[Material shown]:

● ● ● ● ●

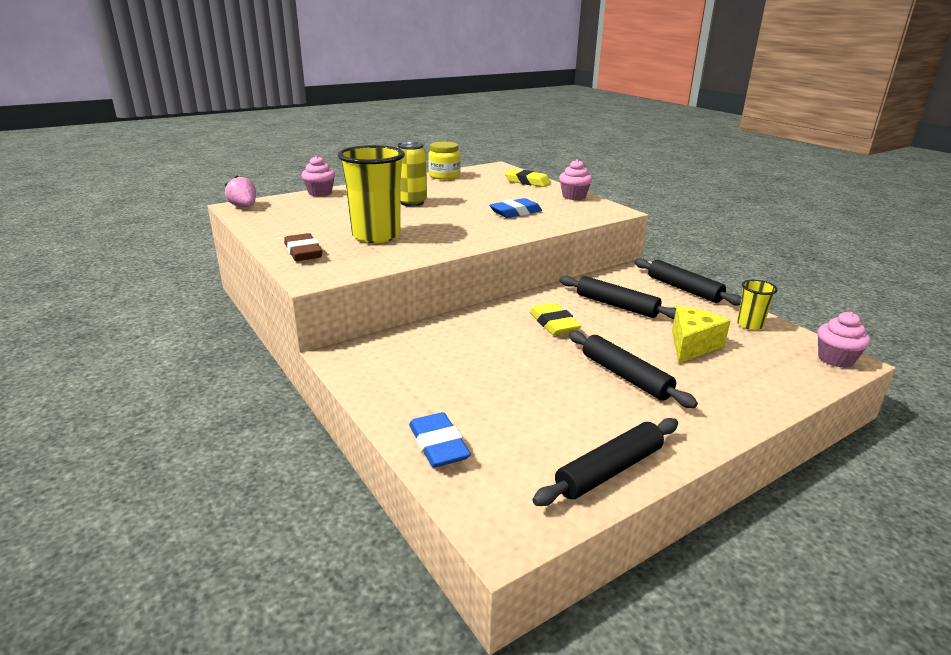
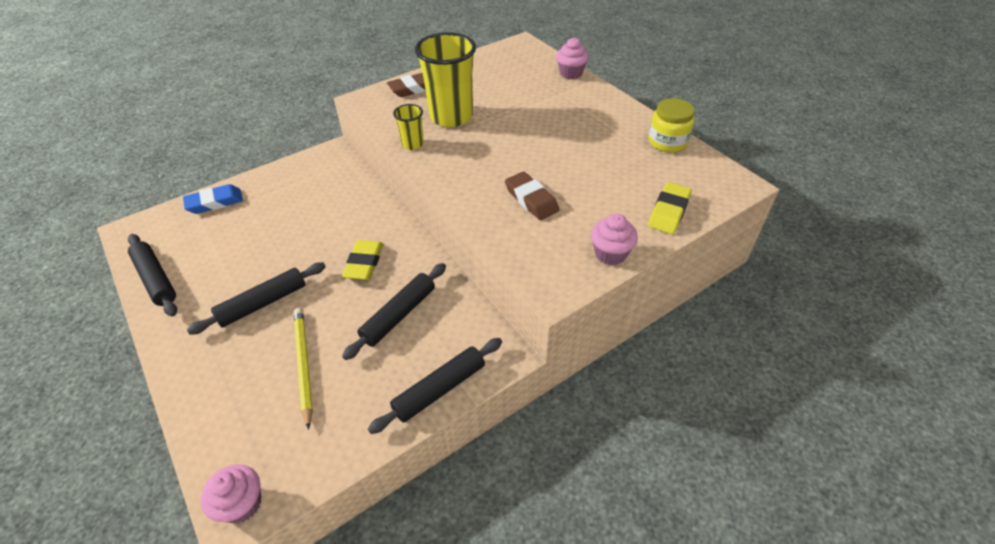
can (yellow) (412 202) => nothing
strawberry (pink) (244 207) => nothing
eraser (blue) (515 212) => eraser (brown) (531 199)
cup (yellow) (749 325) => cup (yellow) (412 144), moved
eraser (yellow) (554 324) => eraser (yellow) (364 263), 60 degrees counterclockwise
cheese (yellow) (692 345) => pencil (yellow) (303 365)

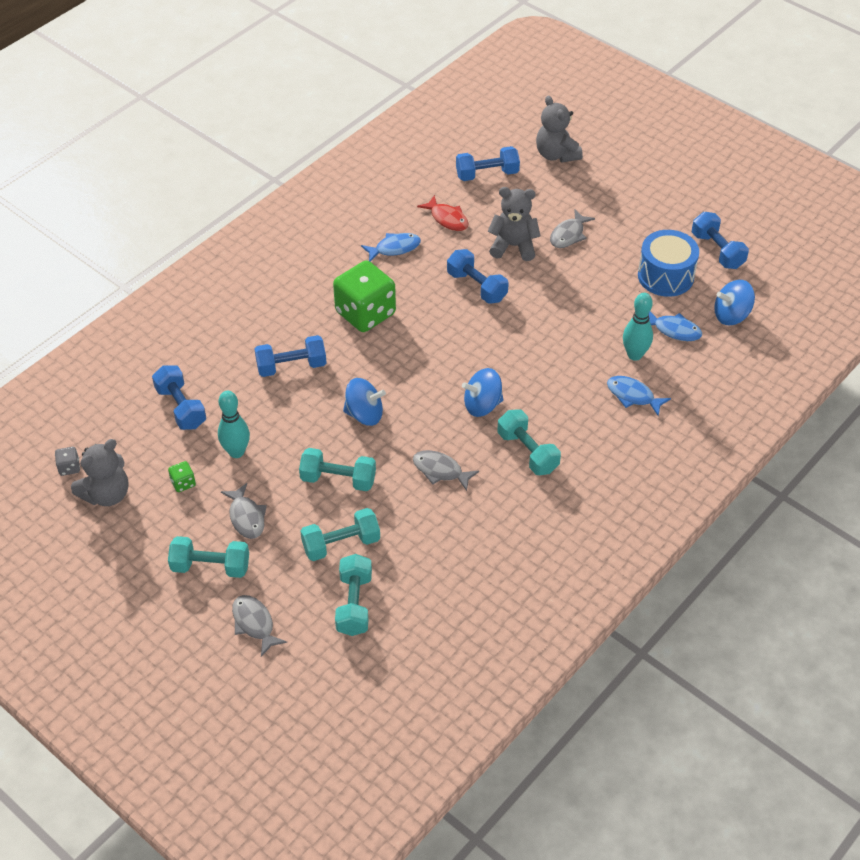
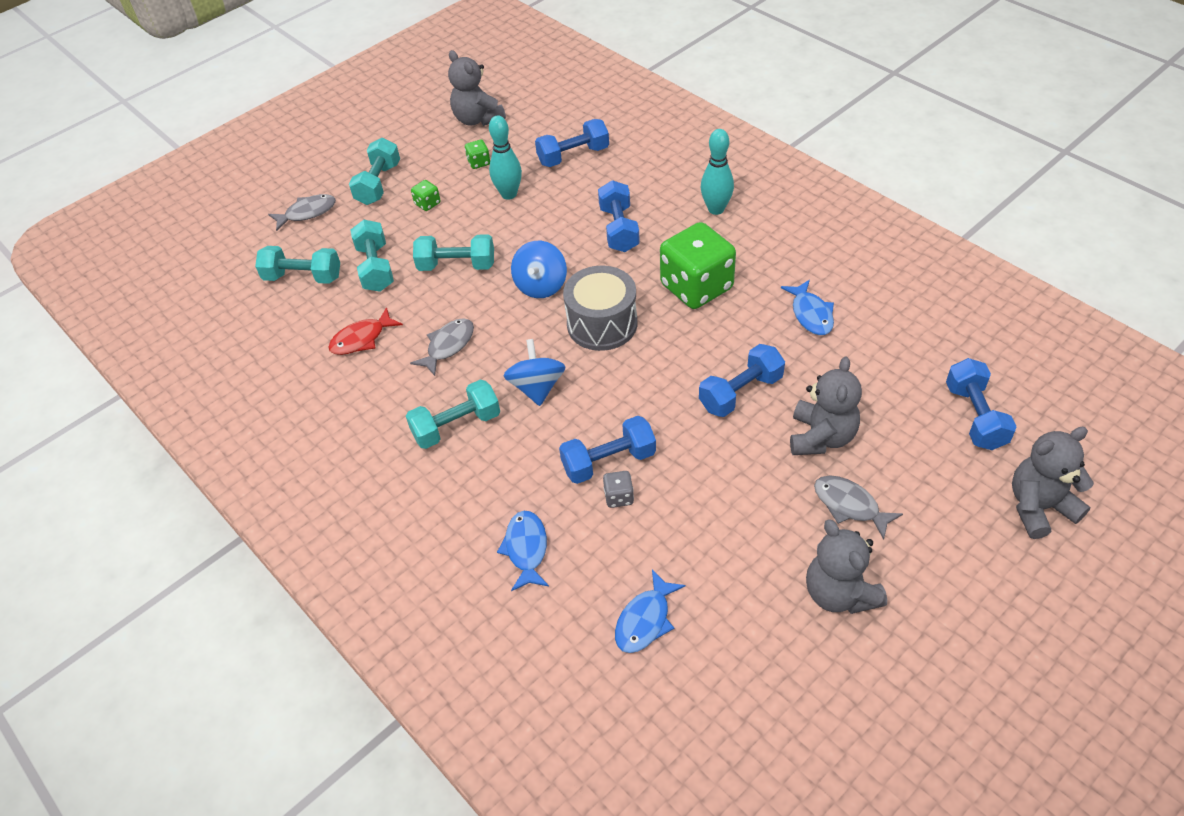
fish (red) (447 219) => fish (red) (362 339), moved
dumbbell (blue) (717 251) => dumbbell (blue) (608 461), moved
drum (blue) (665 276) => nothing
spinning top (blue) (731 315) => nothing
bowling pin (turquoise) (634 355) => bowling pin (turquoise) (716 209), moved
fish (blue) (633 396) => fish (blue) (526 549), 45 degrees counterclockwise
dice (grey) (69 467) => dice (grey) (619 497), moved
dumbbell (turquoise) (338 479) => dumbbell (turquoise) (456 265), 75 degrees clockwise
fish (grey) (246 517) => dice (green) (427 204)
nothing => drum (grey) (602 324)
nothing => teddy bear (grey) (839 593)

● ● ● ● ●

[Aim of the task]: Copy out every line above without change, dropping the pictures.

[Expected answer]:
can (yellow) (412 202) => nothing
strawberry (pink) (244 207) => nothing
eraser (blue) (515 212) => eraser (brown) (531 199)
cup (yellow) (749 325) => cup (yellow) (412 144), moved
eraser (yellow) (554 324) => eraser (yellow) (364 263), 60 degrees counterclockwise
cheese (yellow) (692 345) => pencil (yellow) (303 365)

fish (red) (447 219) => fish (red) (362 339), moved
dumbbell (blue) (717 251) => dumbbell (blue) (608 461), moved
drum (blue) (665 276) => nothing
spinning top (blue) (731 315) => nothing
bowling pin (turquoise) (634 355) => bowling pin (turquoise) (716 209), moved
fish (blue) (633 396) => fish (blue) (526 549), 45 degrees counterclockwise
dice (grey) (69 467) => dice (grey) (619 497), moved
dumbbell (turquoise) (338 479) => dumbbell (turquoise) (456 265), 75 degrees clockwise
fish (grey) (246 517) => dice (green) (427 204)
nothing => drum (grey) (602 324)
nothing => teddy bear (grey) (839 593)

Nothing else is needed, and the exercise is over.